» **Work to be completed**: Examine each line of the data, and copy the ones containing "capsule".

[[ Given data open ]]

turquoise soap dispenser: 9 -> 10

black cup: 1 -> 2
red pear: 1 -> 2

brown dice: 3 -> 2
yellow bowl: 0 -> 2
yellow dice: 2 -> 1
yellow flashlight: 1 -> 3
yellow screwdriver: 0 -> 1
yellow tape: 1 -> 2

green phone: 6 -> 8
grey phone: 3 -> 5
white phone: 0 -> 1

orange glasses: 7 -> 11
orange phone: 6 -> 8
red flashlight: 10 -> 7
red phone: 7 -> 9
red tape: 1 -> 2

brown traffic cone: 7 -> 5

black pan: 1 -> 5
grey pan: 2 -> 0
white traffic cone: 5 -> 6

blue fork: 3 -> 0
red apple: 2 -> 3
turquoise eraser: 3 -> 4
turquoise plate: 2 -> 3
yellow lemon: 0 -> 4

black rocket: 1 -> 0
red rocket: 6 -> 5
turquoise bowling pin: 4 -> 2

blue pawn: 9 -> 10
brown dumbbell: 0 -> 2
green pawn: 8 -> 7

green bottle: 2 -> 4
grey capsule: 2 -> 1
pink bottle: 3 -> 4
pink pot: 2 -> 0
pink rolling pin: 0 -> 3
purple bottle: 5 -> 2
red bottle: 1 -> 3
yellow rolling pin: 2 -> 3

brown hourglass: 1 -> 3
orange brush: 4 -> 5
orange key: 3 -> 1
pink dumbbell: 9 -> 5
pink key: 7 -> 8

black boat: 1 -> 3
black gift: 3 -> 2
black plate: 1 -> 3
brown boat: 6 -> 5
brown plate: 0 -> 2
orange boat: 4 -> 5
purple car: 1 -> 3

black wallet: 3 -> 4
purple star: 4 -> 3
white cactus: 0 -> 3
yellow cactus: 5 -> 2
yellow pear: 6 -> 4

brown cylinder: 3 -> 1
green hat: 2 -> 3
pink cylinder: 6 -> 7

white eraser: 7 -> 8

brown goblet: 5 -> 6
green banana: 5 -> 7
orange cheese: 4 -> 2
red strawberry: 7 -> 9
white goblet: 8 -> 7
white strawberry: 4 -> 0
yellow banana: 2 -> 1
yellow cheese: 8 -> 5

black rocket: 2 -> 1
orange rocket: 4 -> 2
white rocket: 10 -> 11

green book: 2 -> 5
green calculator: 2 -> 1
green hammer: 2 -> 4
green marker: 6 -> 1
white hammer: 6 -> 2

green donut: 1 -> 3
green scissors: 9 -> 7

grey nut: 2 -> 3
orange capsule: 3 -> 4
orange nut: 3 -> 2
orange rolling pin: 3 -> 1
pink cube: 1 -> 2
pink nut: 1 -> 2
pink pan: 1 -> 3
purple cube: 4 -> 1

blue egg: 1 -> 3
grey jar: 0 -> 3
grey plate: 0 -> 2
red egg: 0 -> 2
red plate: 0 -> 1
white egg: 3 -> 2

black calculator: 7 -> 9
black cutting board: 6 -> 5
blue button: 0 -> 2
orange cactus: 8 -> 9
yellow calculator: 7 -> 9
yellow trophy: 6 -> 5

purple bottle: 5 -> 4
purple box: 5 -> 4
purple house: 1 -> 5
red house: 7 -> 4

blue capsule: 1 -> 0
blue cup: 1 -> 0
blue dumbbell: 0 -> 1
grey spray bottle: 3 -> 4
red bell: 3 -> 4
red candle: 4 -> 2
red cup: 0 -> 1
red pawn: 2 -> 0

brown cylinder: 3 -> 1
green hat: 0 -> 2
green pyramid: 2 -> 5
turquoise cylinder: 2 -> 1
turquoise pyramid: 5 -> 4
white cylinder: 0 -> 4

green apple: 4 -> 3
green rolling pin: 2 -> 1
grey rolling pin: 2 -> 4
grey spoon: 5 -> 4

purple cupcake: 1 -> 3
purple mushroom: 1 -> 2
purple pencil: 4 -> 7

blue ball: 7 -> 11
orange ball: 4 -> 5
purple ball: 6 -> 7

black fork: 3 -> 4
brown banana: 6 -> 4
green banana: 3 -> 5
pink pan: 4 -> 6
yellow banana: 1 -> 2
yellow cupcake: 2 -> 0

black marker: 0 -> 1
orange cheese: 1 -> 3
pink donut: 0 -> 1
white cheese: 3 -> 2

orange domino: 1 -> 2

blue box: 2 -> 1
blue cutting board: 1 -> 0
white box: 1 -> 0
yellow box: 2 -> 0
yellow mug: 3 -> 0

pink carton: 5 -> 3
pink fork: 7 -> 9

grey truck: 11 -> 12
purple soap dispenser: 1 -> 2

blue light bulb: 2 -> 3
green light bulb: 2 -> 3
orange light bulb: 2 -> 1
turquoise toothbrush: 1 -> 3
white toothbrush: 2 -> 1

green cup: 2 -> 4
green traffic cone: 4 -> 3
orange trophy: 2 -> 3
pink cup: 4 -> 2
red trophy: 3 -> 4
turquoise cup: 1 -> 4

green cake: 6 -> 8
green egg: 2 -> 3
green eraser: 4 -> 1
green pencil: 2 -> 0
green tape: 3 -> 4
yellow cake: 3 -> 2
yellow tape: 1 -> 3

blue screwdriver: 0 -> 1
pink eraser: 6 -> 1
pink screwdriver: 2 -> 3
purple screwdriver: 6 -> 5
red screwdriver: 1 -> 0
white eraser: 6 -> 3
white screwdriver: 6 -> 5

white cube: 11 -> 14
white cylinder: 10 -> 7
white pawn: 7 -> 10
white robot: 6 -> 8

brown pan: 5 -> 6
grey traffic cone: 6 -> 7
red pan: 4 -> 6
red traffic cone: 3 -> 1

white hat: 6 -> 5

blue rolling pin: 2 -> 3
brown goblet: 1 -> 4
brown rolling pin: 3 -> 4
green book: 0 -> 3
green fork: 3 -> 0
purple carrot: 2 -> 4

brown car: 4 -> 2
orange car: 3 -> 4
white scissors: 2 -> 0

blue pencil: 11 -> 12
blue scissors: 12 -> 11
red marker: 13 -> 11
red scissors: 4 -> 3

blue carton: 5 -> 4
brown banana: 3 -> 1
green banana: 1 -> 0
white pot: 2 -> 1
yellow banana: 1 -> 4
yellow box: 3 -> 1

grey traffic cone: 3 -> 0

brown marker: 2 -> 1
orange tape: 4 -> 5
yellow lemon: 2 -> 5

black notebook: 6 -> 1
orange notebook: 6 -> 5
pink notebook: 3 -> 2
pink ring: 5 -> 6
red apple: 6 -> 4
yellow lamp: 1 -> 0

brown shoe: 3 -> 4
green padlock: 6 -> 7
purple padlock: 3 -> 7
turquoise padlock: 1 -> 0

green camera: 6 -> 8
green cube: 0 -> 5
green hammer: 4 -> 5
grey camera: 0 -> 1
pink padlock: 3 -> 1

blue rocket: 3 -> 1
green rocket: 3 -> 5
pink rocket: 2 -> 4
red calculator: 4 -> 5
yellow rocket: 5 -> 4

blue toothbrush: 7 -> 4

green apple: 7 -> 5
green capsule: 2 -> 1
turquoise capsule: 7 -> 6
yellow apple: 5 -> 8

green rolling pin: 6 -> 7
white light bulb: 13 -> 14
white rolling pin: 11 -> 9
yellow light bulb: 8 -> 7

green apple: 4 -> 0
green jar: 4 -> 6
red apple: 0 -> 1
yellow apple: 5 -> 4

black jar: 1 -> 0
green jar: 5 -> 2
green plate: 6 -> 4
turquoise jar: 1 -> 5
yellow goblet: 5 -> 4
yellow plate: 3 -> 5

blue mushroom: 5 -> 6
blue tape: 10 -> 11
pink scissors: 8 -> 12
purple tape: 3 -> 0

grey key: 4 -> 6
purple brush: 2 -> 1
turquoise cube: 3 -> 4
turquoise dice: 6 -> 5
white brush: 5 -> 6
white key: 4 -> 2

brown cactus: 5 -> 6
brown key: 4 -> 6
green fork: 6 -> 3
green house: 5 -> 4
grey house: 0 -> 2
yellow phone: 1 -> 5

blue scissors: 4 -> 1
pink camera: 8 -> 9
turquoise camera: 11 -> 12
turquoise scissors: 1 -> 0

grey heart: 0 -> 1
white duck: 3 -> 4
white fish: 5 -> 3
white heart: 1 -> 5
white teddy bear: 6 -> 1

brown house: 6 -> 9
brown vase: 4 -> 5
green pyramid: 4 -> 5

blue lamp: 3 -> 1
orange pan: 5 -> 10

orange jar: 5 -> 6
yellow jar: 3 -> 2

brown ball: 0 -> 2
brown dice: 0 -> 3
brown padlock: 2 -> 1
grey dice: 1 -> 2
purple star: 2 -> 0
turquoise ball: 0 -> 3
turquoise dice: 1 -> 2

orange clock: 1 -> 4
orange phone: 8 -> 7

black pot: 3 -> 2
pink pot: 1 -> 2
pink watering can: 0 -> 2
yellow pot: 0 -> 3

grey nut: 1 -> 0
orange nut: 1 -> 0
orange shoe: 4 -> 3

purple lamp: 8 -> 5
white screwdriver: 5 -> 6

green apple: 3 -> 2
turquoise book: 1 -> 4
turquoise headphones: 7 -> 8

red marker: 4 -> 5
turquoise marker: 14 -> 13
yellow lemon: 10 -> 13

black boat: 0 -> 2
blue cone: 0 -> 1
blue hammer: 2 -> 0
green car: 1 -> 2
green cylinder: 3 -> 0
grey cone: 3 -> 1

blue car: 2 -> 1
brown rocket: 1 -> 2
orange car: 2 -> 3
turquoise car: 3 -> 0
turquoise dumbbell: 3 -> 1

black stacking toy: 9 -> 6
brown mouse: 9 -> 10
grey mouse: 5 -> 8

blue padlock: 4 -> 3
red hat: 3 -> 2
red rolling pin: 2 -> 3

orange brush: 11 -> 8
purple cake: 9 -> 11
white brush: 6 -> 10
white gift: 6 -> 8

[[ Given data closed ]]

» **Written response**:
grey capsule: 2 -> 1
orange capsule: 3 -> 4
blue capsule: 1 -> 0
green capsule: 2 -> 1
turquoise capsule: 7 -> 6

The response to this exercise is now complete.